Exercise
Reproduce the records below without any change, beginning with the line that contains "perforated (457, 871)" and continuing through the end of the records.

Provided records
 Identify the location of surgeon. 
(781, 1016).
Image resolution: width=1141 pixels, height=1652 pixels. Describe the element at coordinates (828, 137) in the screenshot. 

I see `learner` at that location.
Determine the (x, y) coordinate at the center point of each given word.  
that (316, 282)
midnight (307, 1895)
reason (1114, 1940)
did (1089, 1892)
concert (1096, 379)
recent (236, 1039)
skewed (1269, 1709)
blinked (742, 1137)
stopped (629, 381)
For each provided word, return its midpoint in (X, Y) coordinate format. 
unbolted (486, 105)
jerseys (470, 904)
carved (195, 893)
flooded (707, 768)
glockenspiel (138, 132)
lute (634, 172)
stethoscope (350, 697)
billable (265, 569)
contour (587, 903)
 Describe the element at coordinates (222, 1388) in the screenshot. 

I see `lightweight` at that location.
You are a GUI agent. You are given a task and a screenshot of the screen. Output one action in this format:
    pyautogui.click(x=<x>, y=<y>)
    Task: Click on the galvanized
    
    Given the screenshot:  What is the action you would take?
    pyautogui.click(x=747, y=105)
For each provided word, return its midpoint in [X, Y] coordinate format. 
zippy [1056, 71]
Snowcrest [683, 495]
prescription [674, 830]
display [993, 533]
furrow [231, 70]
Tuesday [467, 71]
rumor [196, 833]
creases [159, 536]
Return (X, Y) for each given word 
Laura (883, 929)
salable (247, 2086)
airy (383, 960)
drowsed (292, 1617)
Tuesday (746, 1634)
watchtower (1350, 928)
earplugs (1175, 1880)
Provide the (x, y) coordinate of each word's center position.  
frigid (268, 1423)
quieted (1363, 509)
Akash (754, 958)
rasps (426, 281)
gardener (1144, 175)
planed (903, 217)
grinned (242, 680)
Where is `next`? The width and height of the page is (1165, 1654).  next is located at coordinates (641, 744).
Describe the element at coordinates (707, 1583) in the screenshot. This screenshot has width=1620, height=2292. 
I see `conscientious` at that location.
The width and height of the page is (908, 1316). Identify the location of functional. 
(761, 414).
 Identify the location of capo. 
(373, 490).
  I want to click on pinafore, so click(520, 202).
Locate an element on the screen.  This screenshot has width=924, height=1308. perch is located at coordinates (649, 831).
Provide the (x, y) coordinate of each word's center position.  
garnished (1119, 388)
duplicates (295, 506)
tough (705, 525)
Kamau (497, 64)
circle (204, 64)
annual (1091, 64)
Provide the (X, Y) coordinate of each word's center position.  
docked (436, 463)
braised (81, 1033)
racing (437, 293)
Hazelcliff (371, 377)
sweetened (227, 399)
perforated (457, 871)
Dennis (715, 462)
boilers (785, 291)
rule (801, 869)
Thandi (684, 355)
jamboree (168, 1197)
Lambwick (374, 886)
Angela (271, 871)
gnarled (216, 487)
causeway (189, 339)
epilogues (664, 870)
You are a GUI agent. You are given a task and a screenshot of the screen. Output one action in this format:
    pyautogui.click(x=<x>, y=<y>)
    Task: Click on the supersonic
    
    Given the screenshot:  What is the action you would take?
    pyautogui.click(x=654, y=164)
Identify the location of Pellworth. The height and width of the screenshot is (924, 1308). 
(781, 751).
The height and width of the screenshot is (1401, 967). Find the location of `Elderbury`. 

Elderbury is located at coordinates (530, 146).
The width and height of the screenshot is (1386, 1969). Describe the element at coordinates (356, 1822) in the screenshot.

Answer to this task
perforated (457, 871)
Dennis (715, 462)
boilers (785, 291)
rule (801, 869)
Thandi (684, 355)
jamboree (168, 1197)
Lambwick (374, 886)
Angela (271, 871)
gnarled (216, 487)
causeway (189, 339)
epilogues (664, 870)
You are a GUI agent. You are given a task and a screenshot of the screen. Output one action in this format:
    pyautogui.click(x=<x>, y=<y>)
    Task: Click on the supersonic
    
    Given the screenshot:  What is the action you would take?
    pyautogui.click(x=654, y=164)
Identify the location of Pellworth. The height and width of the screenshot is (924, 1308). 
(781, 751).
The height and width of the screenshot is (1401, 967). Find the location of `Elderbury`. 

Elderbury is located at coordinates (530, 146).
The width and height of the screenshot is (1386, 1969). Describe the element at coordinates (356, 1822) in the screenshot.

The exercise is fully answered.